BRIEF: Reproduce word for word the lines of the listing below, from the line containing "red cross: rotated" up to and including the line containing "pink semicircle at". Leave the pictures out of your answer.

(Data items)

--------------------------------------------------

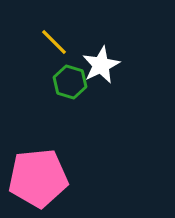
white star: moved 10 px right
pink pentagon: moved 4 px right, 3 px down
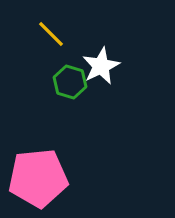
yellow line: moved 3 px left, 8 px up
white star: moved 1 px down
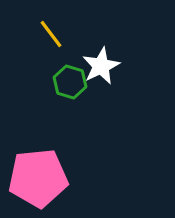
yellow line: rotated 8 degrees clockwise
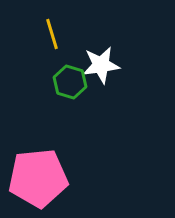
yellow line: moved 1 px right; rotated 20 degrees clockwise
white star: moved 1 px up; rotated 18 degrees clockwise
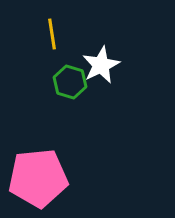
yellow line: rotated 8 degrees clockwise
white star: rotated 18 degrees counterclockwise
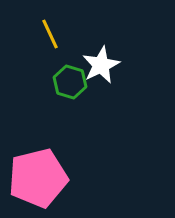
yellow line: moved 2 px left; rotated 16 degrees counterclockwise
pink pentagon: rotated 8 degrees counterclockwise
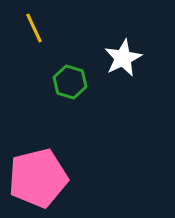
yellow line: moved 16 px left, 6 px up
white star: moved 22 px right, 7 px up
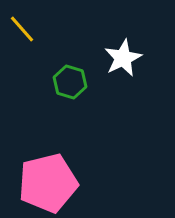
yellow line: moved 12 px left, 1 px down; rotated 16 degrees counterclockwise
pink pentagon: moved 10 px right, 5 px down
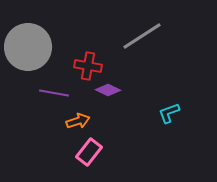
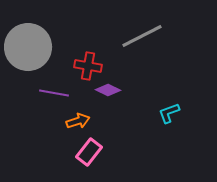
gray line: rotated 6 degrees clockwise
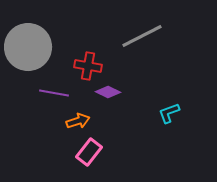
purple diamond: moved 2 px down
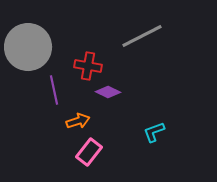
purple line: moved 3 px up; rotated 68 degrees clockwise
cyan L-shape: moved 15 px left, 19 px down
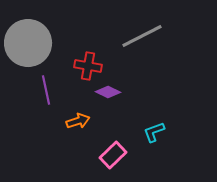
gray circle: moved 4 px up
purple line: moved 8 px left
pink rectangle: moved 24 px right, 3 px down; rotated 8 degrees clockwise
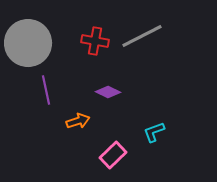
red cross: moved 7 px right, 25 px up
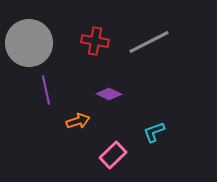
gray line: moved 7 px right, 6 px down
gray circle: moved 1 px right
purple diamond: moved 1 px right, 2 px down
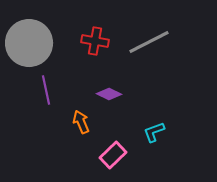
orange arrow: moved 3 px right, 1 px down; rotated 95 degrees counterclockwise
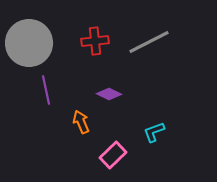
red cross: rotated 16 degrees counterclockwise
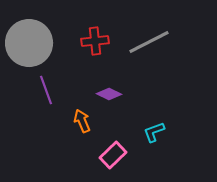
purple line: rotated 8 degrees counterclockwise
orange arrow: moved 1 px right, 1 px up
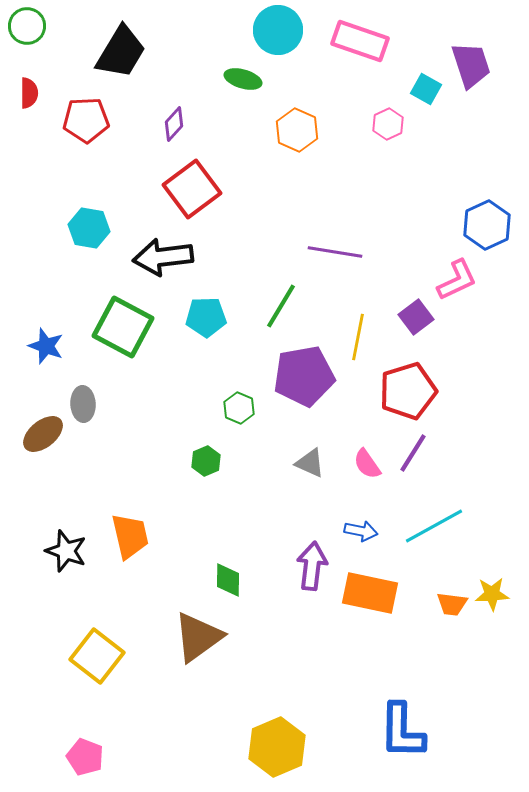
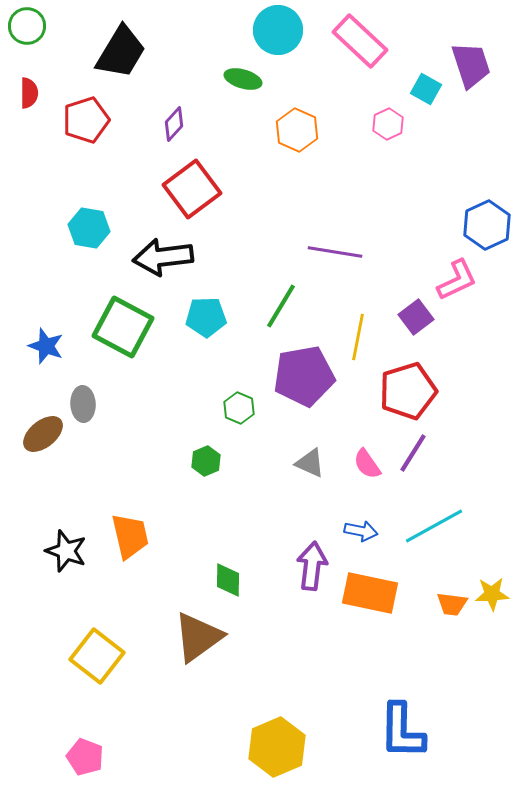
pink rectangle at (360, 41): rotated 24 degrees clockwise
red pentagon at (86, 120): rotated 15 degrees counterclockwise
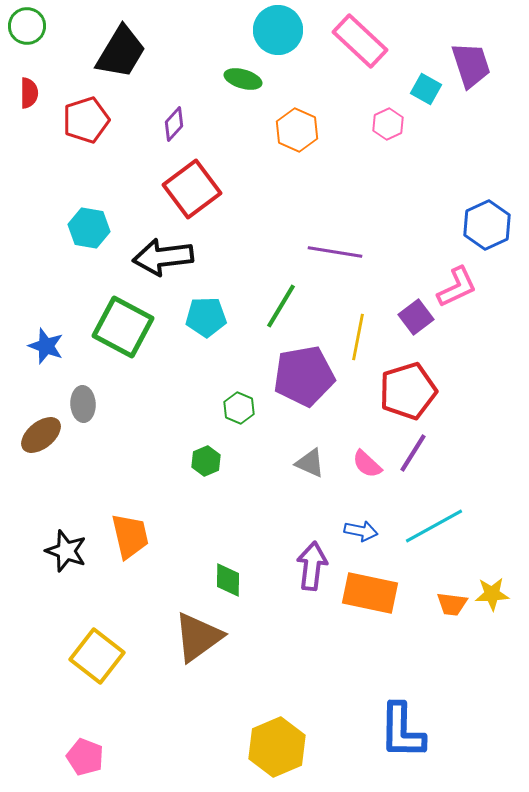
pink L-shape at (457, 280): moved 7 px down
brown ellipse at (43, 434): moved 2 px left, 1 px down
pink semicircle at (367, 464): rotated 12 degrees counterclockwise
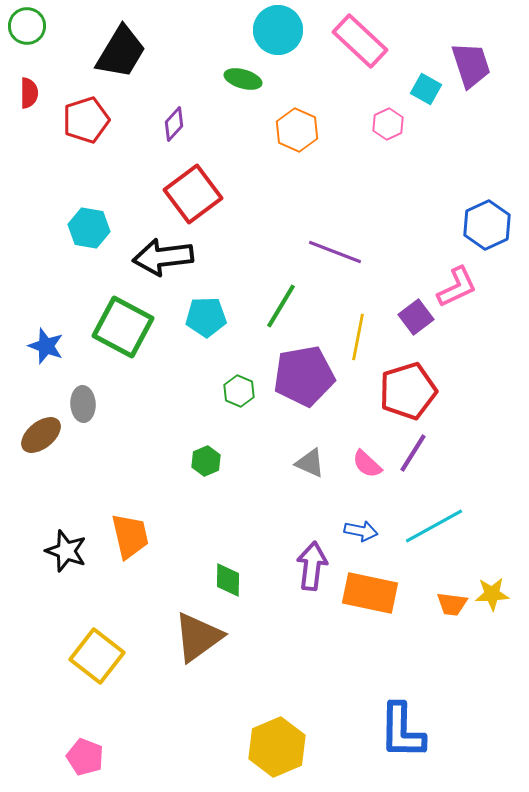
red square at (192, 189): moved 1 px right, 5 px down
purple line at (335, 252): rotated 12 degrees clockwise
green hexagon at (239, 408): moved 17 px up
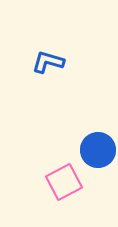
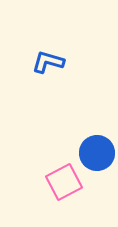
blue circle: moved 1 px left, 3 px down
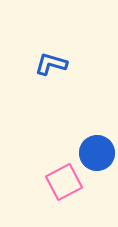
blue L-shape: moved 3 px right, 2 px down
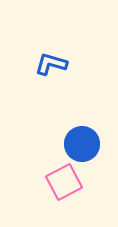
blue circle: moved 15 px left, 9 px up
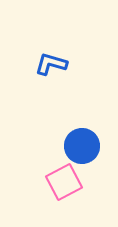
blue circle: moved 2 px down
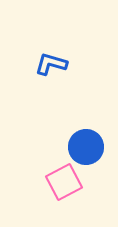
blue circle: moved 4 px right, 1 px down
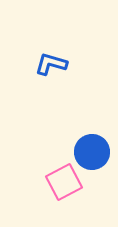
blue circle: moved 6 px right, 5 px down
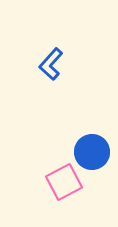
blue L-shape: rotated 64 degrees counterclockwise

--------------------------------------------------

TASK RESULT:
red cross: rotated 16 degrees counterclockwise
purple line: rotated 8 degrees counterclockwise
orange arrow: moved 1 px right, 1 px up
pink rectangle at (360, 41): rotated 24 degrees clockwise
red pentagon at (86, 120): rotated 15 degrees counterclockwise
pink L-shape at (457, 280): moved 7 px down
brown ellipse at (43, 434): moved 2 px left, 1 px down
pink semicircle at (367, 464): rotated 12 degrees counterclockwise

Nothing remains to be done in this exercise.